EXERCISE DESCRIPTION: Going down the data below, set down exactly the line with "D2: schottky (A" and each line after it through the line with "R1: 7.5 (+12V, IC4/IN-) -> 22 (+12V, IC4/IN-)"; no other lines.

-*-*-

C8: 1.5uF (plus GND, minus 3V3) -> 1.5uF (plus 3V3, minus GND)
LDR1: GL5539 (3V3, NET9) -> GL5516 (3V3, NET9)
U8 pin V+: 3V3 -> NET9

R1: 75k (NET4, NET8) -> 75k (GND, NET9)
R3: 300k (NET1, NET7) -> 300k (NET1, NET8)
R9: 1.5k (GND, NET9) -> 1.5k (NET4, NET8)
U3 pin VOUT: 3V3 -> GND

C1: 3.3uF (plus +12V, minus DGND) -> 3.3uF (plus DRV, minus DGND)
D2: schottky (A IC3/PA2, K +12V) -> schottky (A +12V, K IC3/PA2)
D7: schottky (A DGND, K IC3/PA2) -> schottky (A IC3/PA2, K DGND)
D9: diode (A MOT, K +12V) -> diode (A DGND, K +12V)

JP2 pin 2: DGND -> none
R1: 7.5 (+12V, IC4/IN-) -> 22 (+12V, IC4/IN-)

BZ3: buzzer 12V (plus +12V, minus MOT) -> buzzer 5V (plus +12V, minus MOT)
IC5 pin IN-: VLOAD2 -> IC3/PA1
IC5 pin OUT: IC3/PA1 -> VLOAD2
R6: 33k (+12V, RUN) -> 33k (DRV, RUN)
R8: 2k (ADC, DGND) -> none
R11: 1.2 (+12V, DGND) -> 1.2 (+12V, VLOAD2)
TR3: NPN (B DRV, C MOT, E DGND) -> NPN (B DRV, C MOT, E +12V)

-*-*-

PROBLEM SOLUTION:
D2: schottky (A IC3/PA2, K +12V) -> schottky (A +12V, K IC3/PA2)
D7: schottky (A DGND, K IC3/PA2) -> schottky (A IC3/PA2, K DGND)
D9: diode (A MOT, K +12V) -> diode (A DGND, K +12V)

JP2 pin 2: DGND -> none
R1: 7.5 (+12V, IC4/IN-) -> 22 (+12V, IC4/IN-)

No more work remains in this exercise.